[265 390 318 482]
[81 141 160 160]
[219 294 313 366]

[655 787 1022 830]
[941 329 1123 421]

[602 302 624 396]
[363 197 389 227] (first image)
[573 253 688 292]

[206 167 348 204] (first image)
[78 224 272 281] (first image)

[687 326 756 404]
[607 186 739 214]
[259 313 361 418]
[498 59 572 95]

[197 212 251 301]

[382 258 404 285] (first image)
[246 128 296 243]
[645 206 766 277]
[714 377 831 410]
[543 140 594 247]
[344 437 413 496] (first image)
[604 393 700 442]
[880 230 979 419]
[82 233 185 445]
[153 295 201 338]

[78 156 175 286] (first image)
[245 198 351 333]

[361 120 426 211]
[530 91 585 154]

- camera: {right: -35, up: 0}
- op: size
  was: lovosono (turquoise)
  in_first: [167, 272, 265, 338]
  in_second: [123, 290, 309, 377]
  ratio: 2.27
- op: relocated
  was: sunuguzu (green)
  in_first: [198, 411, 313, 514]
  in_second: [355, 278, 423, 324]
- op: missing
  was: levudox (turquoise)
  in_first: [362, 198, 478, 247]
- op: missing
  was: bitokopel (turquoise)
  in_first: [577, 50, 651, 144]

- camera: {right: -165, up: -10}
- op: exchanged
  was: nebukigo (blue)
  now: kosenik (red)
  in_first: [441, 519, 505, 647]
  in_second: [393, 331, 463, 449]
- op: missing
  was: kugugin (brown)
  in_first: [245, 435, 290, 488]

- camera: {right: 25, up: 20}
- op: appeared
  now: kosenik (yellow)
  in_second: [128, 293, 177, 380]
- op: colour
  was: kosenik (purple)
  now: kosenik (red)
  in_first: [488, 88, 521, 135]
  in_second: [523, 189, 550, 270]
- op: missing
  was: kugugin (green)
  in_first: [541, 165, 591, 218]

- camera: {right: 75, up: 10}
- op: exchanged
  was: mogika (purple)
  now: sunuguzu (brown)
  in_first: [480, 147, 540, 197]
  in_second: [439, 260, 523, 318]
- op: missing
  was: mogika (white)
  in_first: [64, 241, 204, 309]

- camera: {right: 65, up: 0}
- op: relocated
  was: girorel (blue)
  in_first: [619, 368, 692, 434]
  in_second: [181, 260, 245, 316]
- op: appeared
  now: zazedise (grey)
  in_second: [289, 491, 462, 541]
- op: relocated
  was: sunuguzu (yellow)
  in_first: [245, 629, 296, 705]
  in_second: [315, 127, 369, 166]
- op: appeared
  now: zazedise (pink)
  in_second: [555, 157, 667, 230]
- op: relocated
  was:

____________

WHAT YOU NEED TO DO:
Find "turquoise" in the data above. Report each line where it appears.

OUTPUT FOR THIS EXERCISE:
  was: lovosono (turquoise)
  was: levudox (turquoise)
  was: bitokopel (turquoise)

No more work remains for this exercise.